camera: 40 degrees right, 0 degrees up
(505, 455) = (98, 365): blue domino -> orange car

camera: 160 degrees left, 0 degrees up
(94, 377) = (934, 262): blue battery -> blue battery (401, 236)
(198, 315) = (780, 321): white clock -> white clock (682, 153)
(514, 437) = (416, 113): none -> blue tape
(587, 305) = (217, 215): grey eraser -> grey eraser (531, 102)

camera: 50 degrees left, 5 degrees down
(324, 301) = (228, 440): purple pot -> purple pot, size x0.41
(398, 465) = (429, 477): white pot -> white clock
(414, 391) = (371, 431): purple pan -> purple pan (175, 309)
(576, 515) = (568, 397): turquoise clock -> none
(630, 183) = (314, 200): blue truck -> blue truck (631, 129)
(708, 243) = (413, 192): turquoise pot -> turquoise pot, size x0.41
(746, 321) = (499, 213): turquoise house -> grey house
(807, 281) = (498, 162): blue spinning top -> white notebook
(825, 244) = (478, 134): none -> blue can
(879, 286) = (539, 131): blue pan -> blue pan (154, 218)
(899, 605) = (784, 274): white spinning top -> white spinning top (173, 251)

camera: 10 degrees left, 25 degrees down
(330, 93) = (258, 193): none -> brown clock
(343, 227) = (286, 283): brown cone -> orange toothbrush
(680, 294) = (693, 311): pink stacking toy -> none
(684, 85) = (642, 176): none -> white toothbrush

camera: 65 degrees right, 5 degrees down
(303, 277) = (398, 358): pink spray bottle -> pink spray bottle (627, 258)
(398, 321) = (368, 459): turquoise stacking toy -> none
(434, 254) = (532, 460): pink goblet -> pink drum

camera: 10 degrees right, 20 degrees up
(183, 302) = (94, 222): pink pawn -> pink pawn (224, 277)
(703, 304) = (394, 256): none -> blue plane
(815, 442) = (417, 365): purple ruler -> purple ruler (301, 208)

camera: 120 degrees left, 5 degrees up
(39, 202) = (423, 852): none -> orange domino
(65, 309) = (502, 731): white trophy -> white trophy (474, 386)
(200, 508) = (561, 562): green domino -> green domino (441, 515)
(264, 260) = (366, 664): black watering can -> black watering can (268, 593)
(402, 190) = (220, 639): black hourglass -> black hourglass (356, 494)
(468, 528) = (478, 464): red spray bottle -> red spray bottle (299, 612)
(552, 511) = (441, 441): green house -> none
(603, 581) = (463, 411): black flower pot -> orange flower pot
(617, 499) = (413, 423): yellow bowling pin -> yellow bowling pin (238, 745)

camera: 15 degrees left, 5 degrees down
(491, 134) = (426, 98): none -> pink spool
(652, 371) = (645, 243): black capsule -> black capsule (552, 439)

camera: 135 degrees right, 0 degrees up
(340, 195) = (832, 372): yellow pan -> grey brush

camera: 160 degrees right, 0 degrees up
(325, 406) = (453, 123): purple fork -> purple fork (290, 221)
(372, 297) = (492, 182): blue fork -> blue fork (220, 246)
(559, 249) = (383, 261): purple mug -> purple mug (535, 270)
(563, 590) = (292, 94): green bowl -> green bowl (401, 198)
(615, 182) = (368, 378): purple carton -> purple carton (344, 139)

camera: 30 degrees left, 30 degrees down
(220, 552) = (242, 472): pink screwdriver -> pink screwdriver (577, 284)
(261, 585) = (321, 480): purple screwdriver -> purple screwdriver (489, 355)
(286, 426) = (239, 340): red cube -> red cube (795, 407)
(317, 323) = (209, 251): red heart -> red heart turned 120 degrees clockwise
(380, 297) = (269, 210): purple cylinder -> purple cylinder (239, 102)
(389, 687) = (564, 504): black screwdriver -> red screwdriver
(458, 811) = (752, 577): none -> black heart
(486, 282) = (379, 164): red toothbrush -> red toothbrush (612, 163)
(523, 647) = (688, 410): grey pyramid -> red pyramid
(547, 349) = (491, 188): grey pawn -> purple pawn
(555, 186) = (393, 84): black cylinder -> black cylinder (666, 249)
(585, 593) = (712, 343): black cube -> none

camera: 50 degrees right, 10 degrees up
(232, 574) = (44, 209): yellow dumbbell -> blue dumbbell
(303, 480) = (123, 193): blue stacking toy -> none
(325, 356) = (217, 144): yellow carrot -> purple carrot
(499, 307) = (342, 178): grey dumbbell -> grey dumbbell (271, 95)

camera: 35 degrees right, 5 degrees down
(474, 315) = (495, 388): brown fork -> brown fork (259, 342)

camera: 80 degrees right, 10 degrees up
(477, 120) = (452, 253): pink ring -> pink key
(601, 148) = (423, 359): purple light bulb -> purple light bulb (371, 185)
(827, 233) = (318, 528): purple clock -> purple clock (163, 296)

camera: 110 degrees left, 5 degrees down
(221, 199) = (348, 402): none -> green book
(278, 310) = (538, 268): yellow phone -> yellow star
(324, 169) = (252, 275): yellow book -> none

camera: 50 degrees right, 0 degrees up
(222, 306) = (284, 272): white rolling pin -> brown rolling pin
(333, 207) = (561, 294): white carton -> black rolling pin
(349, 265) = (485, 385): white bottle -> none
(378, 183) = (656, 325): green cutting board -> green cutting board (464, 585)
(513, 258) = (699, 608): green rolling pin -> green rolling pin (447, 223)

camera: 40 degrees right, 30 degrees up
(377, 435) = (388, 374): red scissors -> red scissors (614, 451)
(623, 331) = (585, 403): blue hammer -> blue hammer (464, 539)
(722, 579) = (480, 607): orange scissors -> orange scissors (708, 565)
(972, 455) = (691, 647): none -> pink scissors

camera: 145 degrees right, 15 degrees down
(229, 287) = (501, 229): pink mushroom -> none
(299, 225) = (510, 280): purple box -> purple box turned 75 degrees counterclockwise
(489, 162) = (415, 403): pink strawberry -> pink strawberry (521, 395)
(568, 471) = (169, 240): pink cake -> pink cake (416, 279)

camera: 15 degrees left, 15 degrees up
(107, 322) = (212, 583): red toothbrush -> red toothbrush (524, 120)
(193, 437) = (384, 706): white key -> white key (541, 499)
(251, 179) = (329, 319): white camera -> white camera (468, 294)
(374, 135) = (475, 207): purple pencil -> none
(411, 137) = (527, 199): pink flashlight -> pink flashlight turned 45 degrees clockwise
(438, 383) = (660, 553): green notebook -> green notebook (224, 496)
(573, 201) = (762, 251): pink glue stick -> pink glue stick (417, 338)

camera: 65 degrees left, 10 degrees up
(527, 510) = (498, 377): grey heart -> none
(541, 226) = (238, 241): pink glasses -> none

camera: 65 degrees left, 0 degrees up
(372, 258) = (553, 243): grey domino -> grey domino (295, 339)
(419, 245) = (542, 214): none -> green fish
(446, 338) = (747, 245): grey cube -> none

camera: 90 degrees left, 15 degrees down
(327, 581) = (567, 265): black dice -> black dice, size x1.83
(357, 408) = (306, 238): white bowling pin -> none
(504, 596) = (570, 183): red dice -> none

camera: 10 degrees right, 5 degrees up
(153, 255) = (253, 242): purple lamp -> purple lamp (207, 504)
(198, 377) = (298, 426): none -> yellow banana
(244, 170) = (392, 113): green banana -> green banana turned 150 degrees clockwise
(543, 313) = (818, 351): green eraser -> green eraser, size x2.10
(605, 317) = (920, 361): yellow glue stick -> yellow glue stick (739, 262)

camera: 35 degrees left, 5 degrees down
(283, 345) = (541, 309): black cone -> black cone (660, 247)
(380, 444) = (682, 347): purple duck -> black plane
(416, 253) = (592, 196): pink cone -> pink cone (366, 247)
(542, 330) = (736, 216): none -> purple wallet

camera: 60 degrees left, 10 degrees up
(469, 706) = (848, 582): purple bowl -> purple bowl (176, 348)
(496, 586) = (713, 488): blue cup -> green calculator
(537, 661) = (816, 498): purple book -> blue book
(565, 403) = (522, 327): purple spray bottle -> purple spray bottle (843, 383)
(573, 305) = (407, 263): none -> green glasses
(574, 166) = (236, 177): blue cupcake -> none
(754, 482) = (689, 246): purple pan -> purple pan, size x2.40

━━━━━━━━

AIM OF THE TASK:
Looking at the data above, return every line from the one with "(107, 322) = (212, 583): red" down to the one with "(469, 706) = (848, 582): purple", exactly and inclusively.

ANSWER:
(107, 322) = (212, 583): red toothbrush -> red toothbrush (524, 120)
(193, 437) = (384, 706): white key -> white key (541, 499)
(251, 179) = (329, 319): white camera -> white camera (468, 294)
(374, 135) = (475, 207): purple pencil -> none
(411, 137) = (527, 199): pink flashlight -> pink flashlight turned 45 degrees clockwise
(438, 383) = (660, 553): green notebook -> green notebook (224, 496)
(573, 201) = (762, 251): pink glue stick -> pink glue stick (417, 338)

camera: 65 degrees left, 10 degrees up
(527, 510) = (498, 377): grey heart -> none
(541, 226) = (238, 241): pink glasses -> none

camera: 65 degrees left, 0 degrees up
(372, 258) = (553, 243): grey domino -> grey domino (295, 339)
(419, 245) = (542, 214): none -> green fish
(446, 338) = (747, 245): grey cube -> none

camera: 90 degrees left, 15 degrees down
(327, 581) = (567, 265): black dice -> black dice, size x1.83
(357, 408) = (306, 238): white bowling pin -> none
(504, 596) = (570, 183): red dice -> none

camera: 10 degrees right, 5 degrees up
(153, 255) = (253, 242): purple lamp -> purple lamp (207, 504)
(198, 377) = (298, 426): none -> yellow banana
(244, 170) = (392, 113): green banana -> green banana turned 150 degrees clockwise
(543, 313) = (818, 351): green eraser -> green eraser, size x2.10
(605, 317) = (920, 361): yellow glue stick -> yellow glue stick (739, 262)

camera: 35 degrees left, 5 degrees down
(283, 345) = (541, 309): black cone -> black cone (660, 247)
(380, 444) = (682, 347): purple duck -> black plane
(416, 253) = (592, 196): pink cone -> pink cone (366, 247)
(542, 330) = (736, 216): none -> purple wallet

camera: 60 degrees left, 10 degrees up
(469, 706) = (848, 582): purple bowl -> purple bowl (176, 348)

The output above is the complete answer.